**Work task:**
Show, in full, each line of the data that contains "domino".

**Source data:**
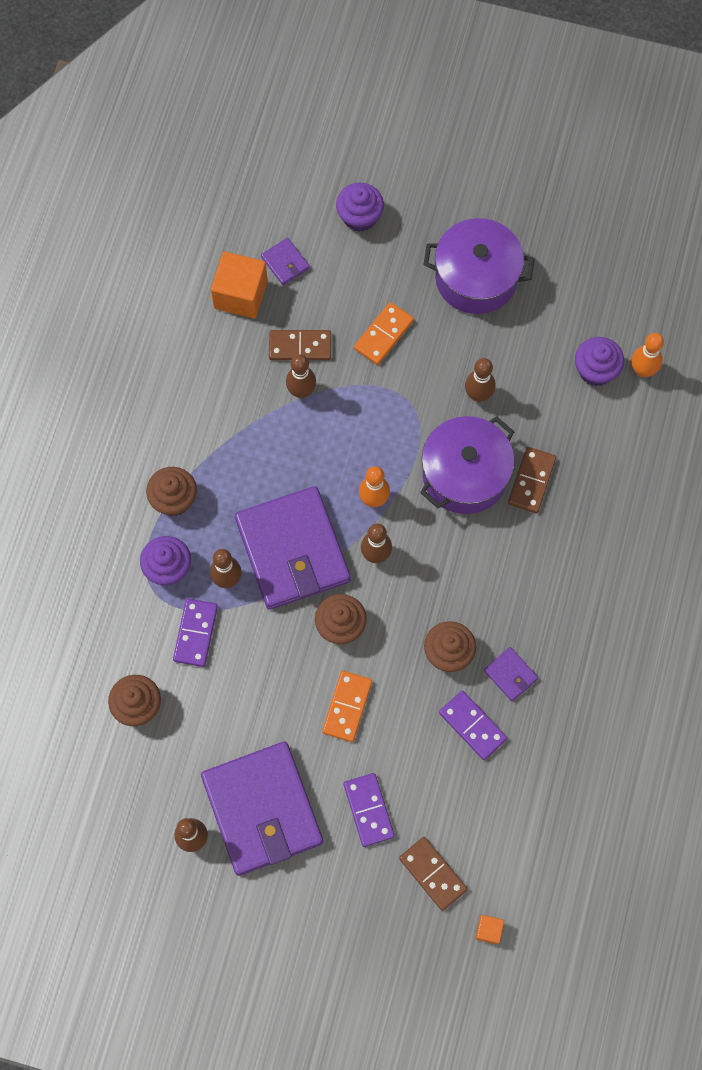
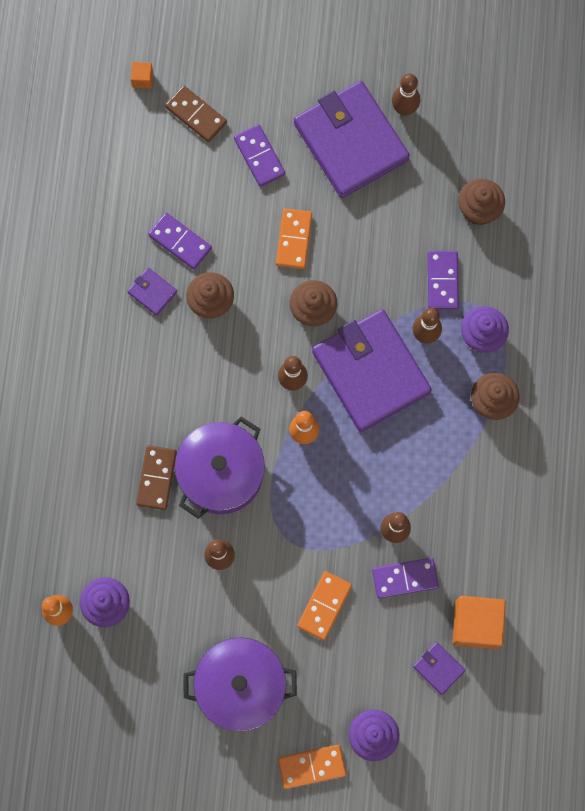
camera: 170 degrees right, 5 degrees up
(300, 346) = (405, 578): brown domino -> purple domino
(421, 200) = (312, 766): none -> orange domino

**Result of this task:**
(300, 346) = (405, 578): brown domino -> purple domino
(421, 200) = (312, 766): none -> orange domino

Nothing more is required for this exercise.